#### Work order
All the lines below need retyping exactly, apart from the images.
= = = = = = =
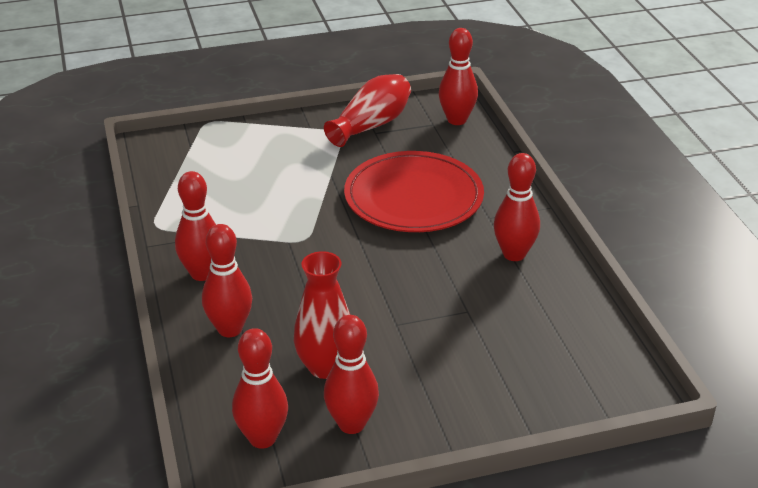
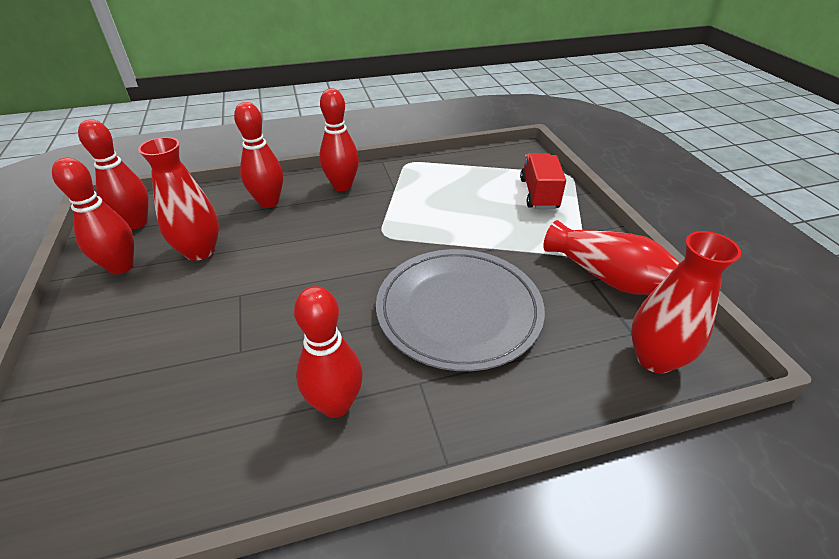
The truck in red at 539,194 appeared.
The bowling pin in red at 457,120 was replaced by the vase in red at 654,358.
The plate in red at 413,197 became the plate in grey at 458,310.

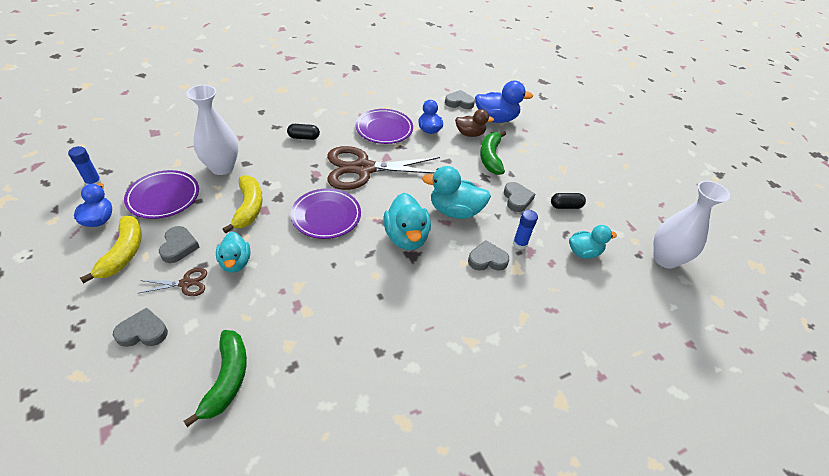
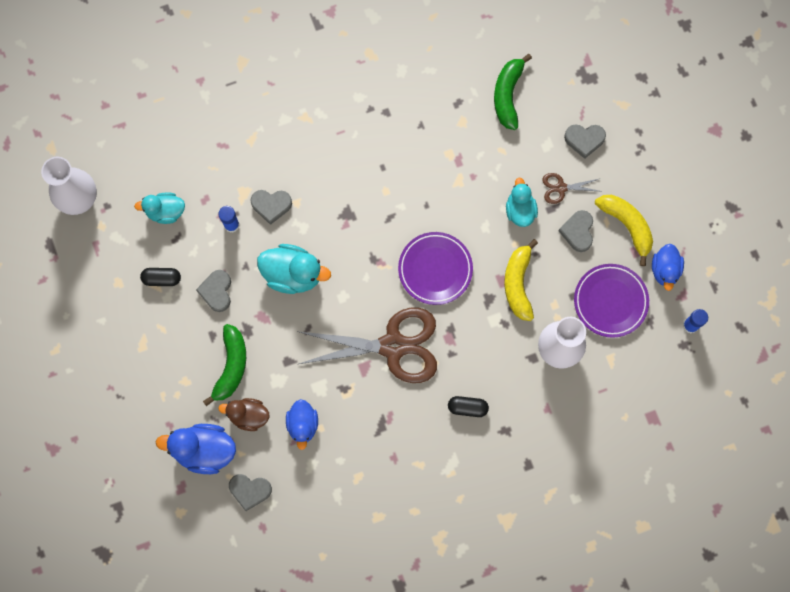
The plate in purple at 384,129 disappeared.
The duck in turquoise at 406,237 disappeared.
The banana in yellow at 124,253 turned 135 degrees clockwise.

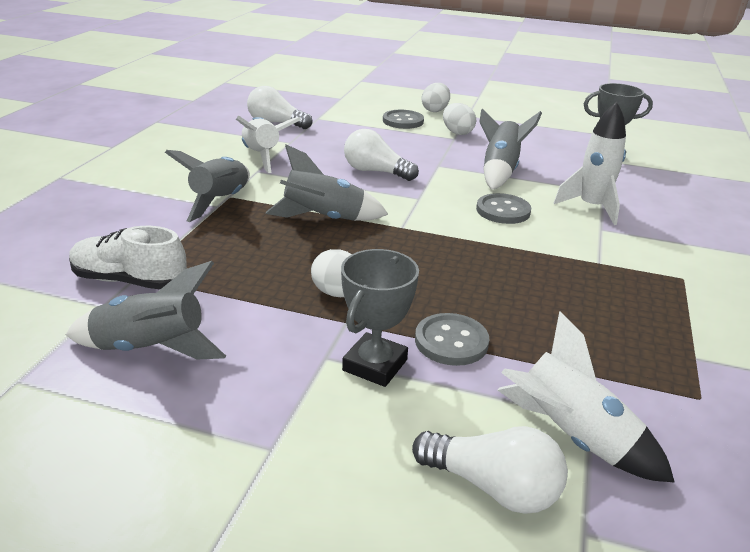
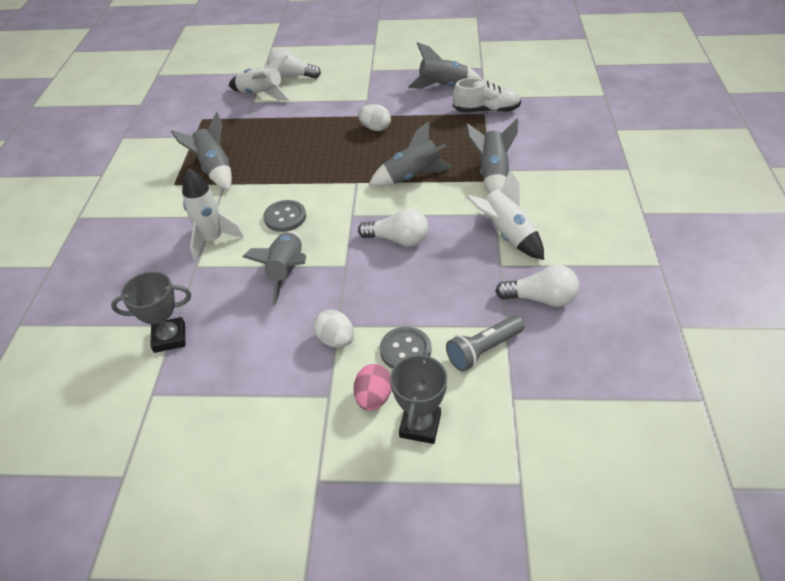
The button in grey at 451,341 disappeared.
The rocket in grey at 214,169 appeared.
The flashlight in grey at 483,350 appeared.
The trophy in grey moved from 375,365 to 420,425.
The egg in white at 435,110 became the egg in pink at 374,398.

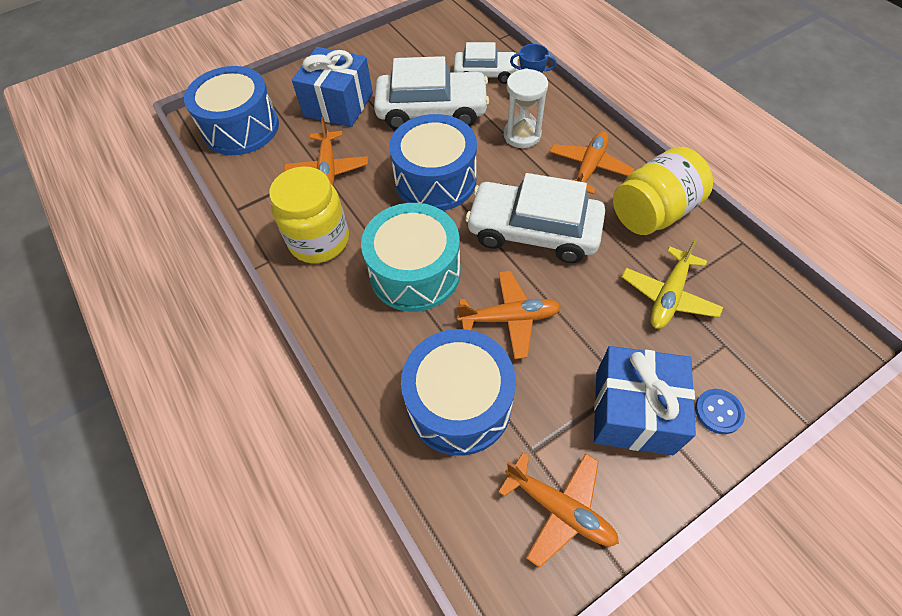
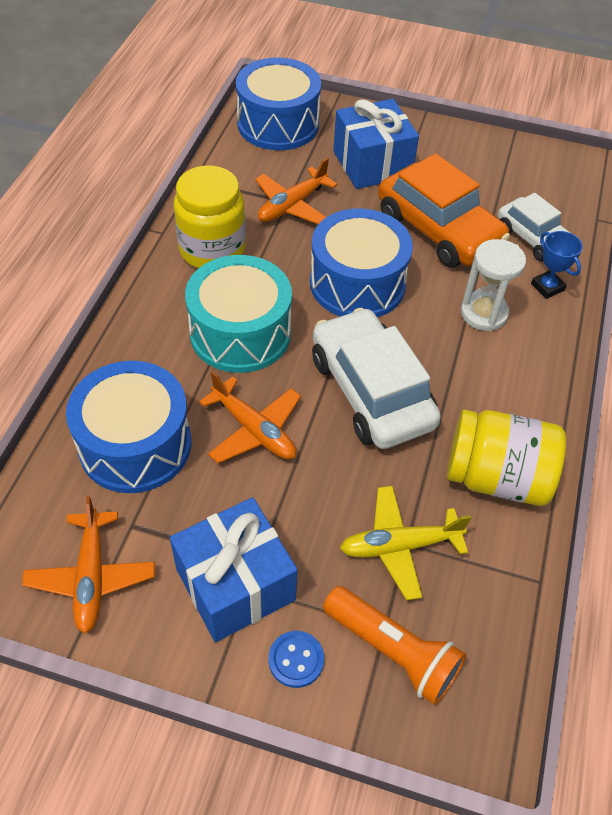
The plane in orange at 589,168 disappeared.
The flashlight in orange at 393,651 appeared.
The car in white at 432,110 became the car in orange at 439,229.

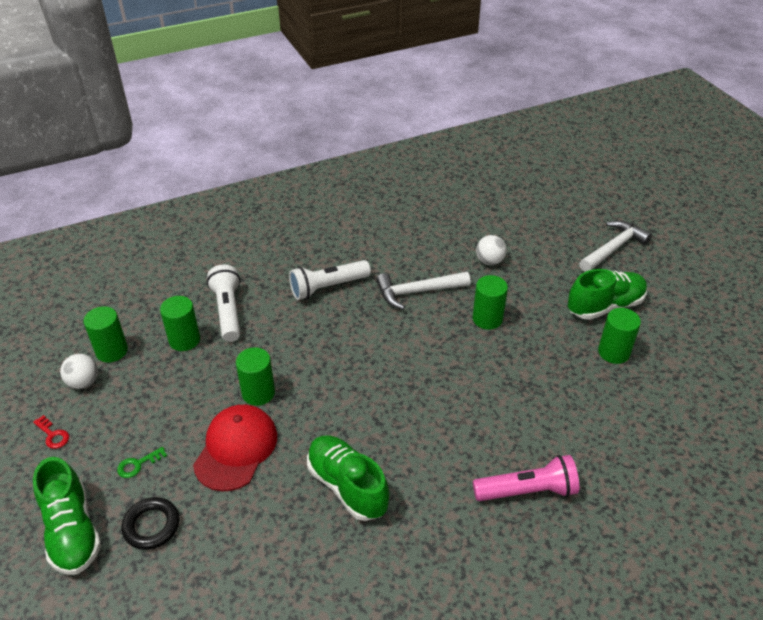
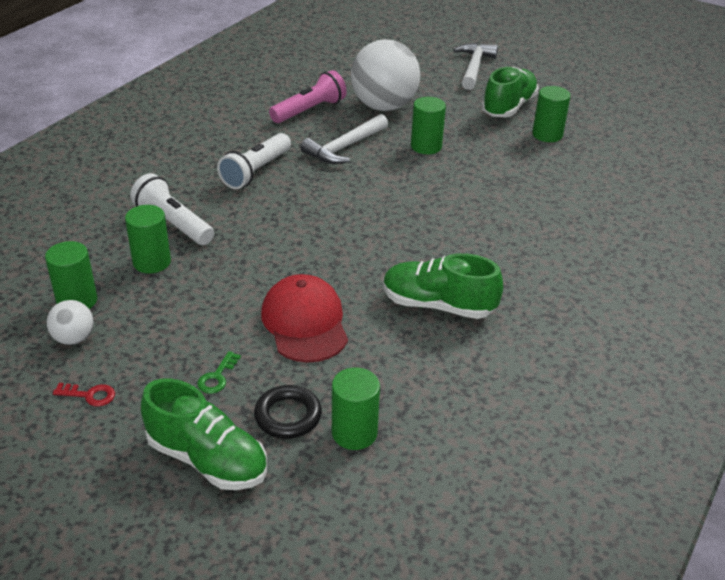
The cylinder in green moved from 258,393 to 354,433.
The flashlight in pink moved from 527,491 to 309,110.
The ball in white at 489,261 changed to 2.19 times the size.

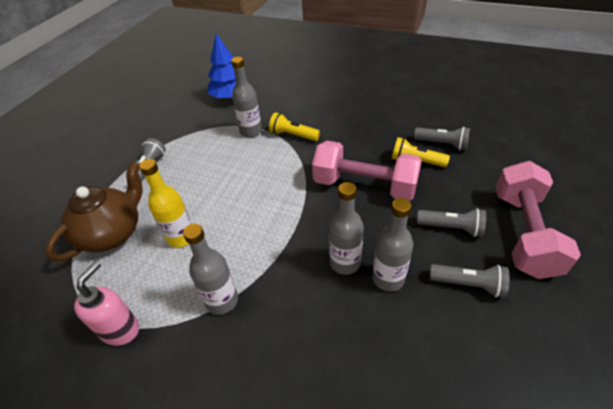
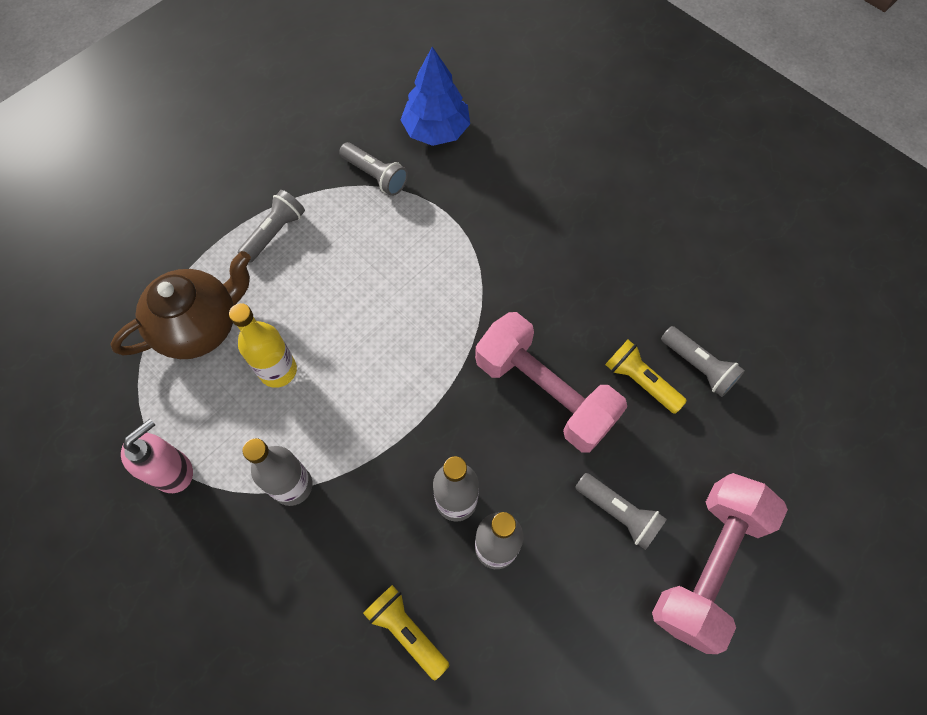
The bottle in grey at 251,131 disappeared.
The flashlight in yellow moved from 293,135 to 406,631.
The flashlight in grey moved from 468,284 to 375,176.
= = = = = = =
#### Solution
The truck in red at 539,194 appeared.
The bowling pin in red at 457,120 was replaced by the vase in red at 654,358.
The plate in red at 413,197 became the plate in grey at 458,310.

The plate in purple at 384,129 disappeared.
The duck in turquoise at 406,237 disappeared.
The banana in yellow at 124,253 turned 135 degrees clockwise.

The button in grey at 451,341 disappeared.
The rocket in grey at 214,169 appeared.
The flashlight in grey at 483,350 appeared.
The trophy in grey moved from 375,365 to 420,425.
The egg in white at 435,110 became the egg in pink at 374,398.

The plane in orange at 589,168 disappeared.
The flashlight in orange at 393,651 appeared.
The car in white at 432,110 became the car in orange at 439,229.

The cylinder in green moved from 258,393 to 354,433.
The flashlight in pink moved from 527,491 to 309,110.
The ball in white at 489,261 changed to 2.19 times the size.

The bottle in grey at 251,131 disappeared.
The flashlight in yellow moved from 293,135 to 406,631.
The flashlight in grey moved from 468,284 to 375,176.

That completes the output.